===== Records for this task
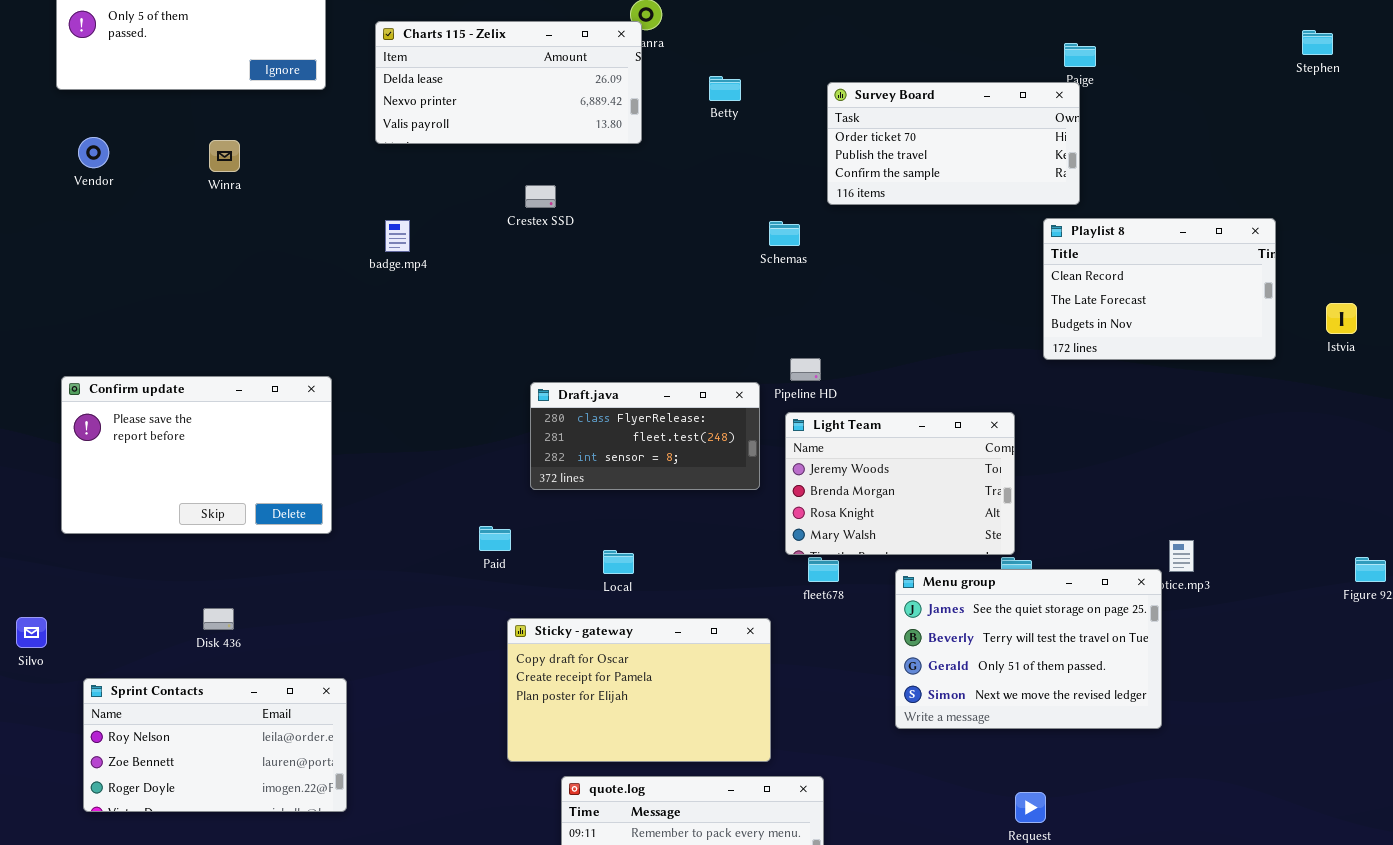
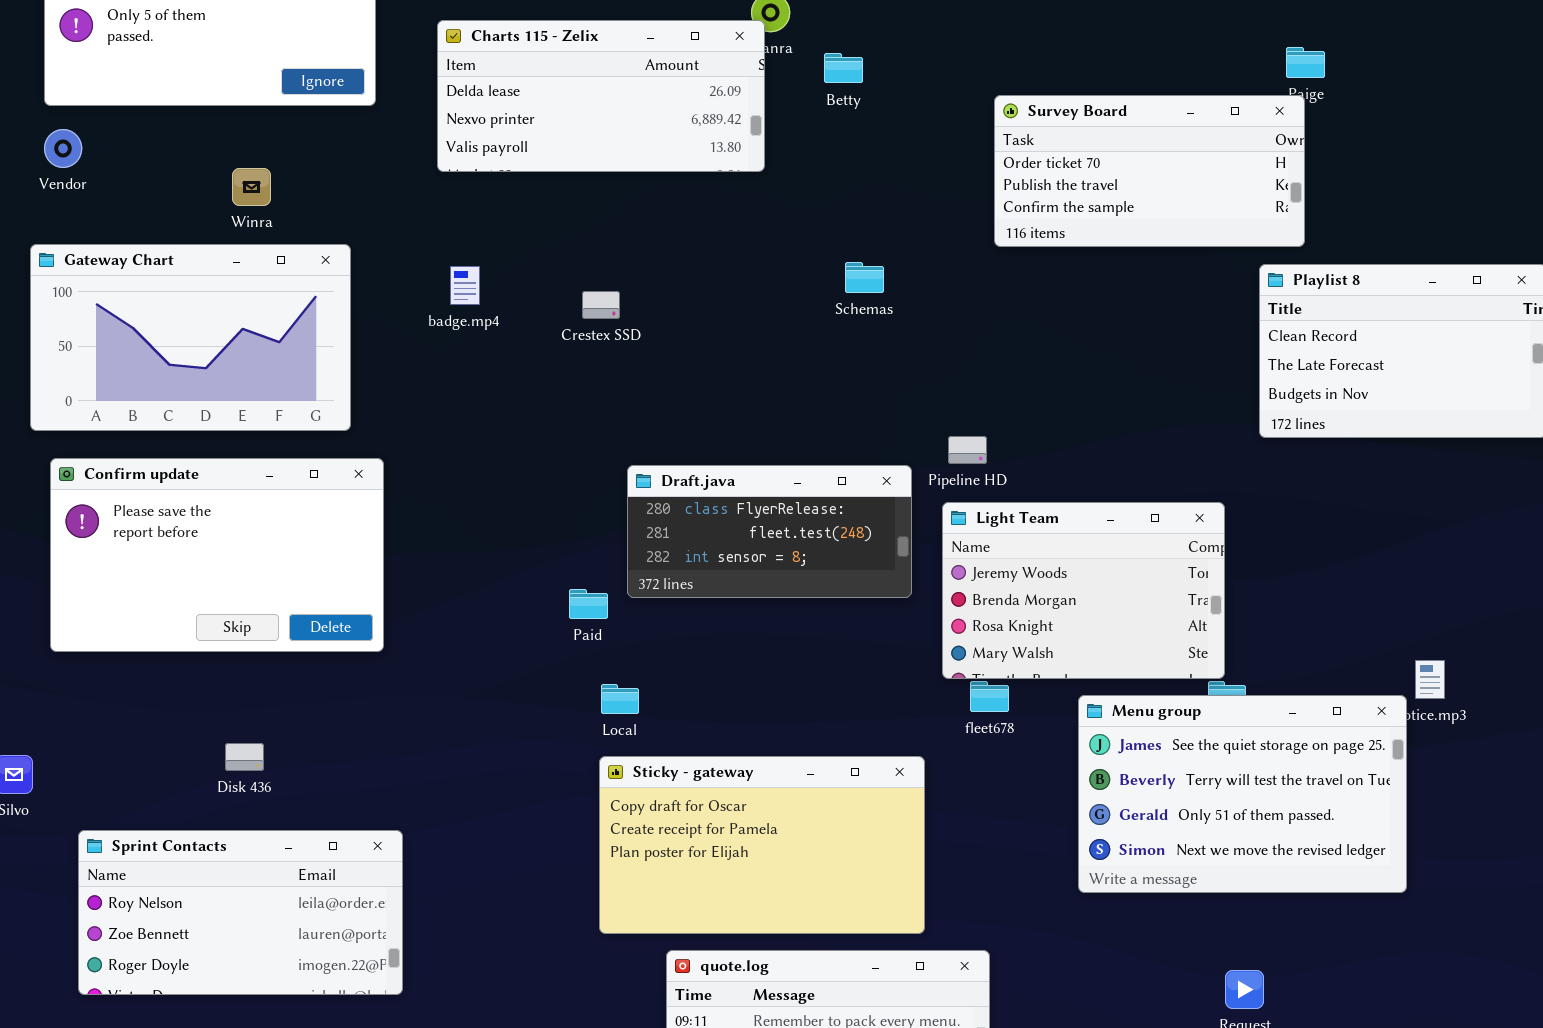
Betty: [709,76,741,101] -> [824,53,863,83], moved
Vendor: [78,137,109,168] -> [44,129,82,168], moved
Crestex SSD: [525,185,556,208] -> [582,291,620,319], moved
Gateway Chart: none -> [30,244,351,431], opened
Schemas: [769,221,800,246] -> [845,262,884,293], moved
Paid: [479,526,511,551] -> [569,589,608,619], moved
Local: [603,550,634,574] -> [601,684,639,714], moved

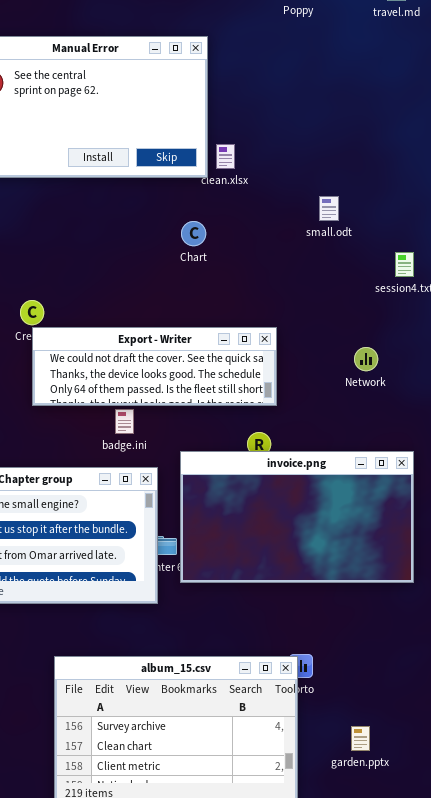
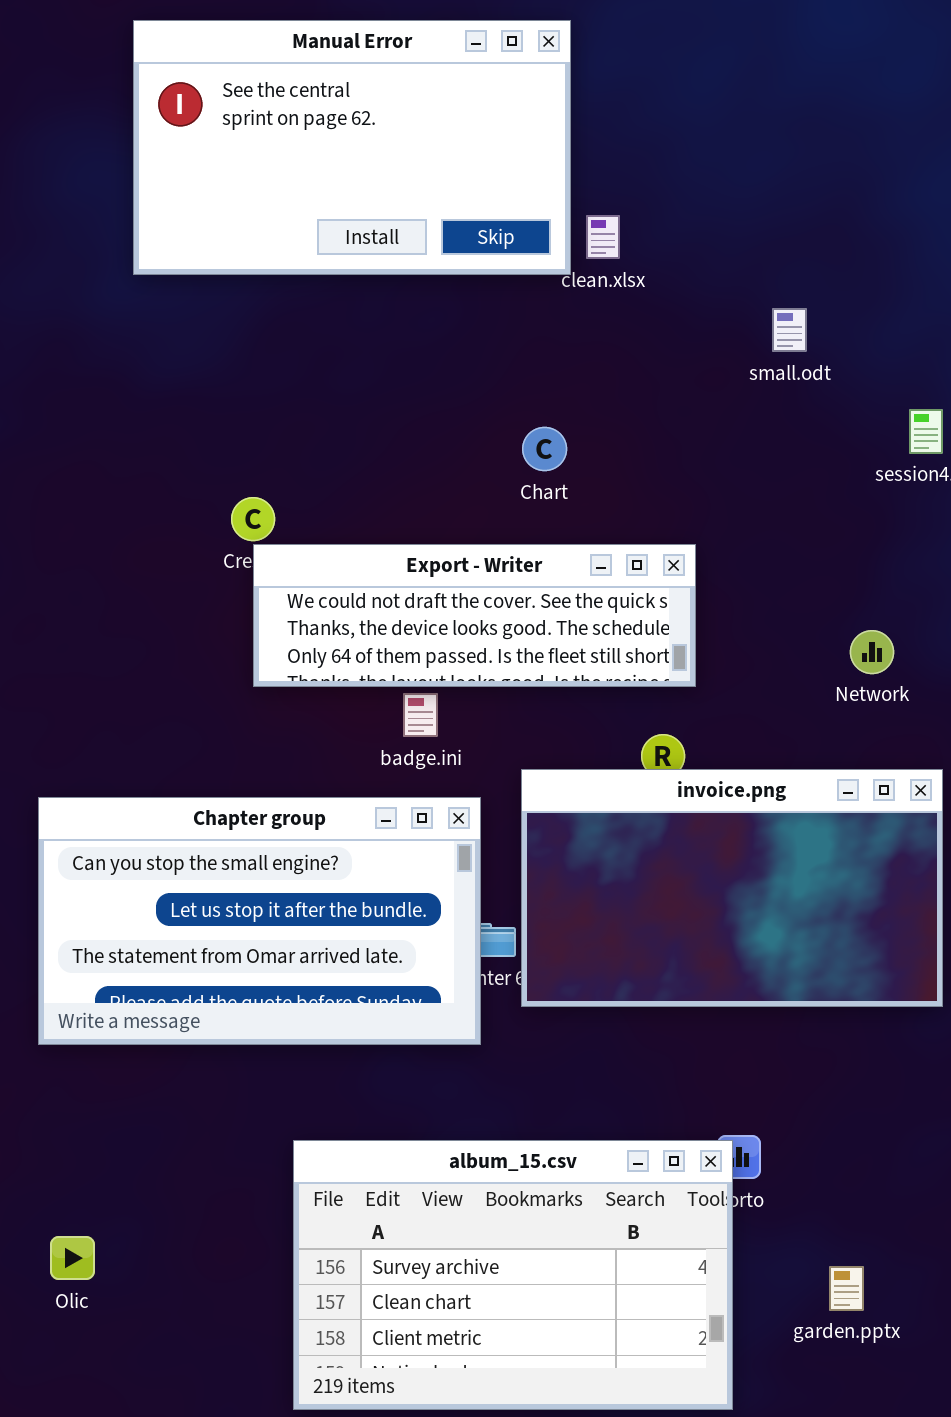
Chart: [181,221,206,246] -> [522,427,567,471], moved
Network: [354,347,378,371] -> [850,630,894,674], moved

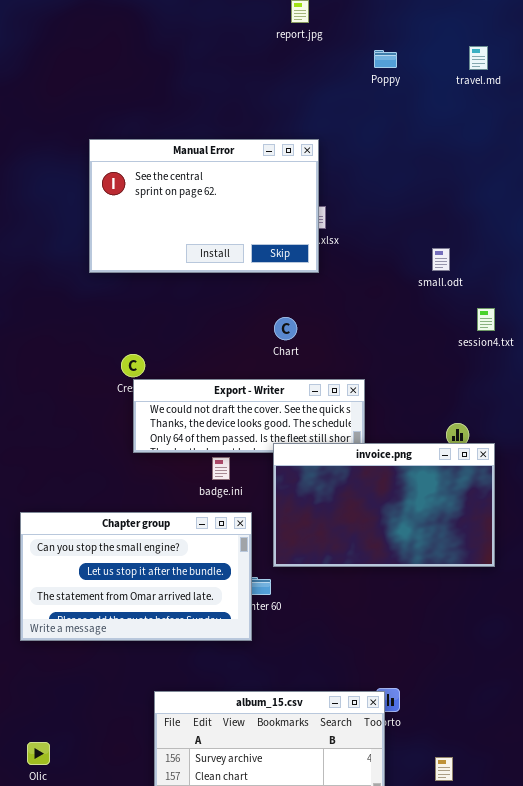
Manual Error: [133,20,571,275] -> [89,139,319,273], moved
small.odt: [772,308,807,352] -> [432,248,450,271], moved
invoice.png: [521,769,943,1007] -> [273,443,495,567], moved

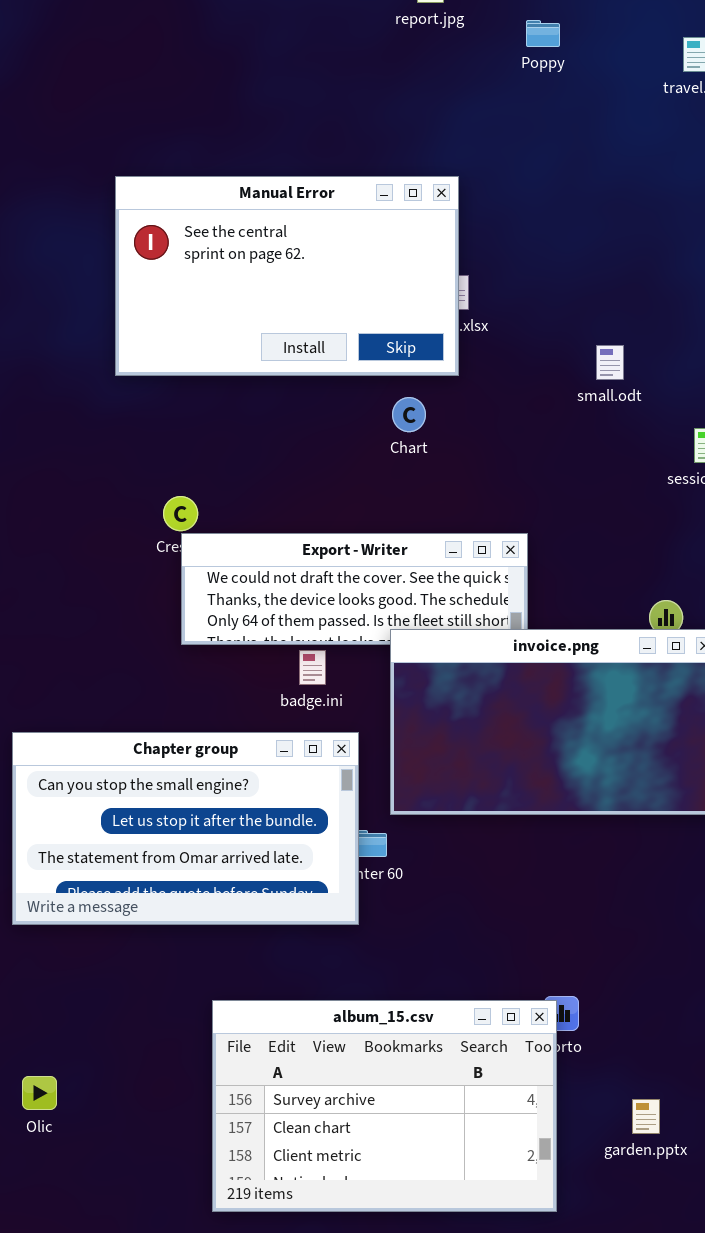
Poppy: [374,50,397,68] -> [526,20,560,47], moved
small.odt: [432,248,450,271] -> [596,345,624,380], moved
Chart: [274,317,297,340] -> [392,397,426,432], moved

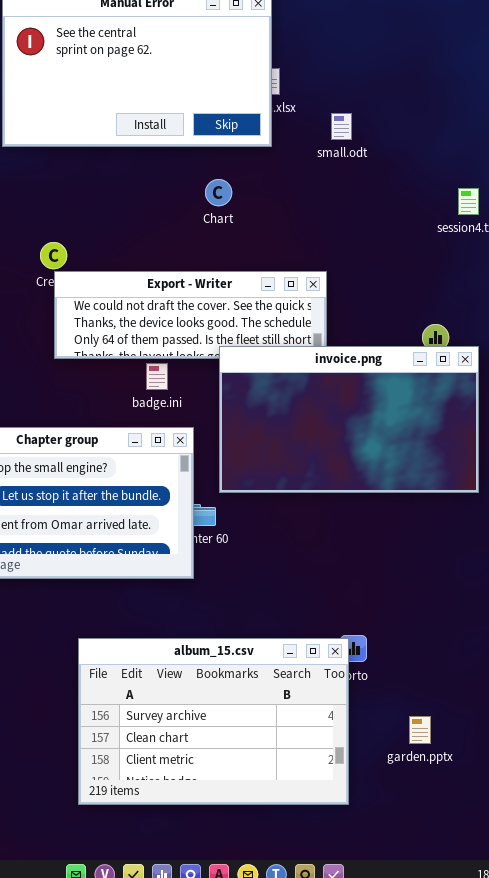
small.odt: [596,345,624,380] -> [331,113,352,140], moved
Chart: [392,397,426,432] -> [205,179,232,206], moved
==========
◆ Goal of the exercise ◆
Return each line of the data, keeping its wording exact and omitting pictures.

◆ Solved problem ◆
Betty: [709,76,741,101] -> [824,53,863,83], moved
Vendor: [78,137,109,168] -> [44,129,82,168], moved
Crestex SSD: [525,185,556,208] -> [582,291,620,319], moved
Gateway Chart: none -> [30,244,351,431], opened
Schemas: [769,221,800,246] -> [845,262,884,293], moved
Paid: [479,526,511,551] -> [569,589,608,619], moved
Local: [603,550,634,574] -> [601,684,639,714], moved

Chart: [181,221,206,246] -> [522,427,567,471], moved
Network: [354,347,378,371] -> [850,630,894,674], moved

Manual Error: [133,20,571,275] -> [89,139,319,273], moved
small.odt: [772,308,807,352] -> [432,248,450,271], moved
invoice.png: [521,769,943,1007] -> [273,443,495,567], moved

Poppy: [374,50,397,68] -> [526,20,560,47], moved
small.odt: [432,248,450,271] -> [596,345,624,380], moved
Chart: [274,317,297,340] -> [392,397,426,432], moved

small.odt: [596,345,624,380] -> [331,113,352,140], moved
Chart: [392,397,426,432] -> [205,179,232,206], moved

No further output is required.